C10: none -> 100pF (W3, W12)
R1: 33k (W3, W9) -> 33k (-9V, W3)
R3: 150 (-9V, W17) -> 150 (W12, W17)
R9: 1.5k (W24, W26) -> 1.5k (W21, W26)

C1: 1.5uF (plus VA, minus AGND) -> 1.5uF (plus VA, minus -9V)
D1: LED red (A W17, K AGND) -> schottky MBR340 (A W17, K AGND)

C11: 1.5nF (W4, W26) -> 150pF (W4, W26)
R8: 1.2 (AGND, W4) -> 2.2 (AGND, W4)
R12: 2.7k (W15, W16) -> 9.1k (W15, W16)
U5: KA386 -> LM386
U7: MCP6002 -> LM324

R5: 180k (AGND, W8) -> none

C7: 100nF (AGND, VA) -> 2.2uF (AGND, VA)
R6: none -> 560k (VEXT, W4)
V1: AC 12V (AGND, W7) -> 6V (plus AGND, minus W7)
---------------
== Assignment ==
Transcribe the material above in full, keeping each word unchanged.

== Answer for this exercise ==
C10: none -> 100pF (W3, W12)
R1: 33k (W3, W9) -> 33k (-9V, W3)
R3: 150 (-9V, W17) -> 150 (W12, W17)
R9: 1.5k (W24, W26) -> 1.5k (W21, W26)

C1: 1.5uF (plus VA, minus AGND) -> 1.5uF (plus VA, minus -9V)
D1: LED red (A W17, K AGND) -> schottky MBR340 (A W17, K AGND)

C11: 1.5nF (W4, W26) -> 150pF (W4, W26)
R8: 1.2 (AGND, W4) -> 2.2 (AGND, W4)
R12: 2.7k (W15, W16) -> 9.1k (W15, W16)
U5: KA386 -> LM386
U7: MCP6002 -> LM324

R5: 180k (AGND, W8) -> none

C7: 100nF (AGND, VA) -> 2.2uF (AGND, VA)
R6: none -> 560k (VEXT, W4)
V1: AC 12V (AGND, W7) -> 6V (plus AGND, minus W7)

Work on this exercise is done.